# [INFORMATION SHOWN]
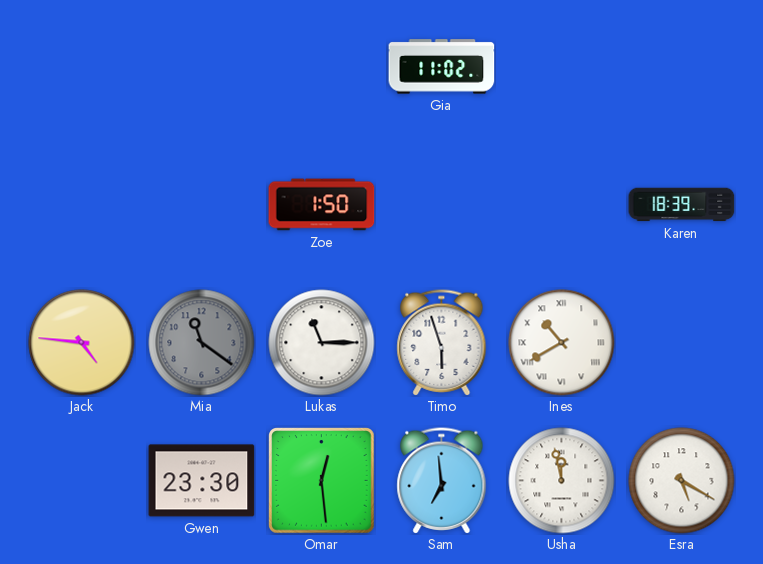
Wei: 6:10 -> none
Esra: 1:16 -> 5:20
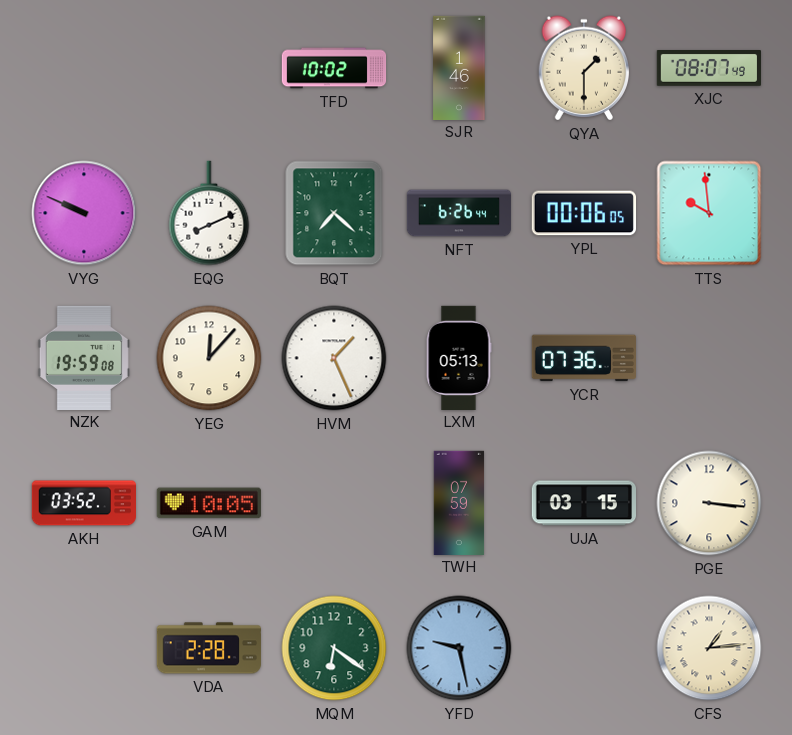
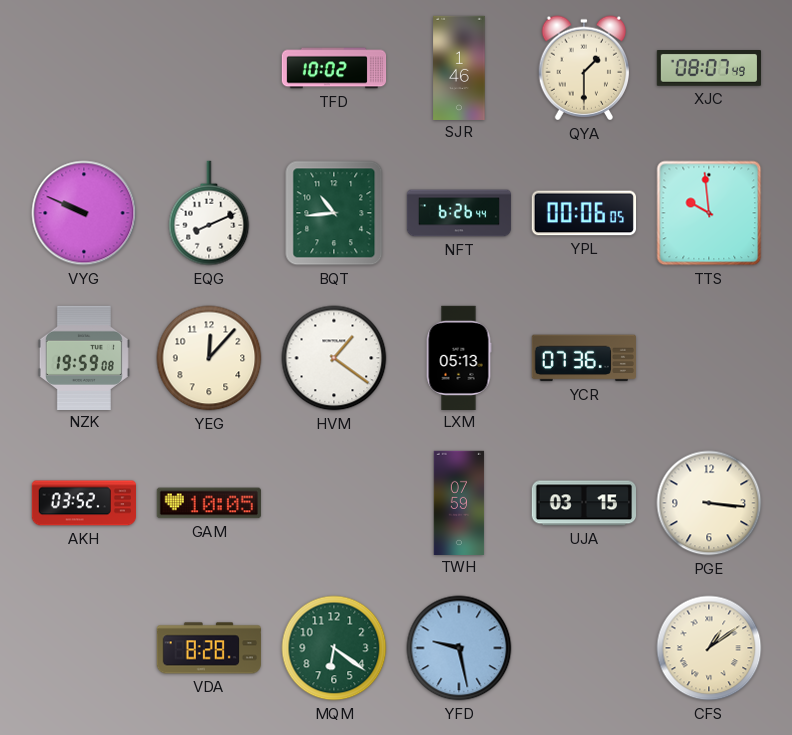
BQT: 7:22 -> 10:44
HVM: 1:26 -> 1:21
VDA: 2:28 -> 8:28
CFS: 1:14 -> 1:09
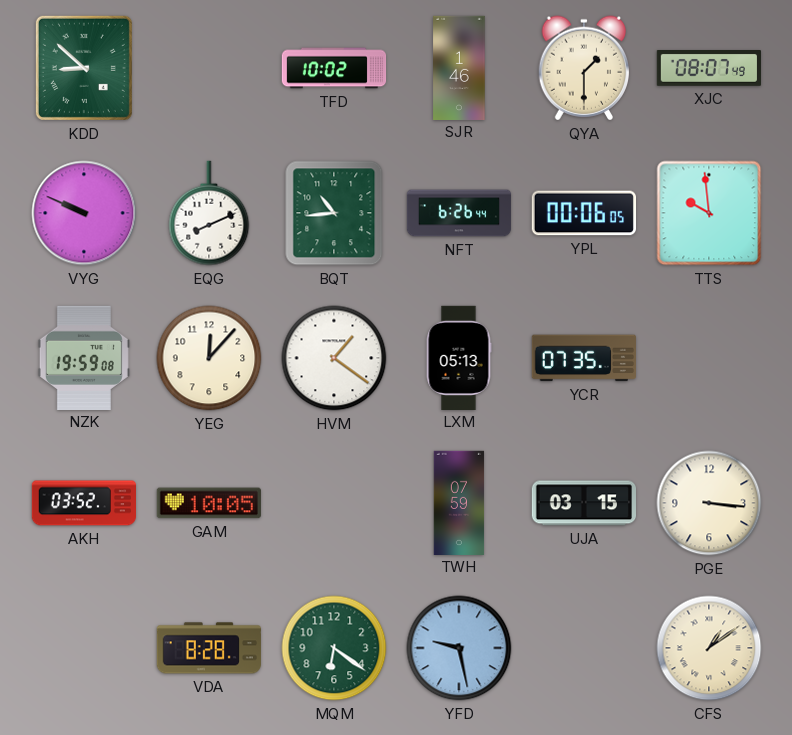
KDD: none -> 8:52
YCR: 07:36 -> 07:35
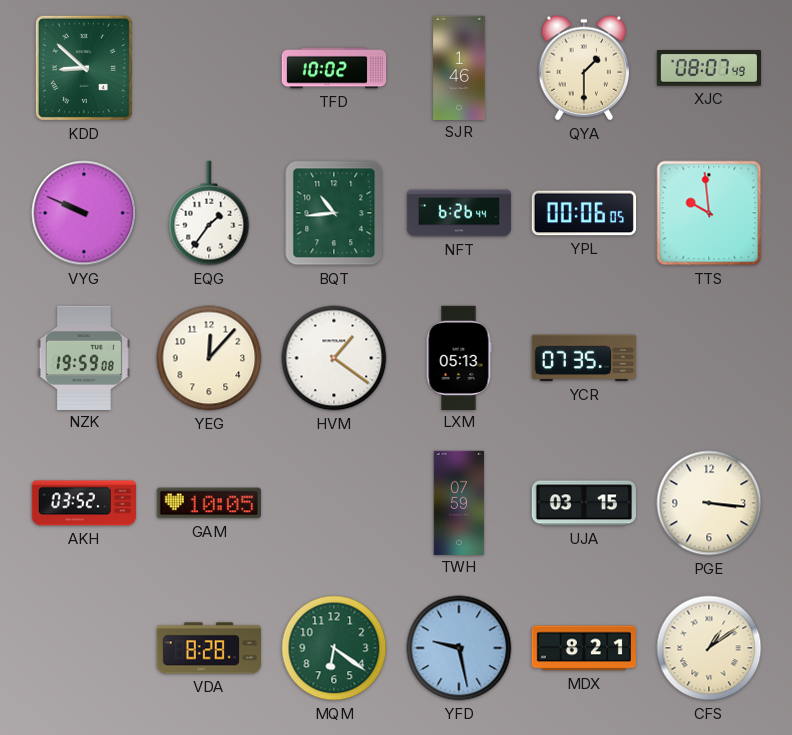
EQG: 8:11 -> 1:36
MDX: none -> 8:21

# [WRITTEN INSTRUCTION]
Please convert the lines above into a JSON list of strings, with one string per line and no blank lines. Leave the pictures out.

# [COMPLETED EXERCISE]
[
  "Wei: 6:10 -> none",
  "Esra: 1:16 -> 5:20",
  "BQT: 7:22 -> 10:44",
  "HVM: 1:26 -> 1:21",
  "VDA: 2:28 -> 8:28",
  "CFS: 1:14 -> 1:09",
  "KDD: none -> 8:52",
  "YCR: 07:36 -> 07:35",
  "EQG: 8:11 -> 1:36",
  "MDX: none -> 8:21"
]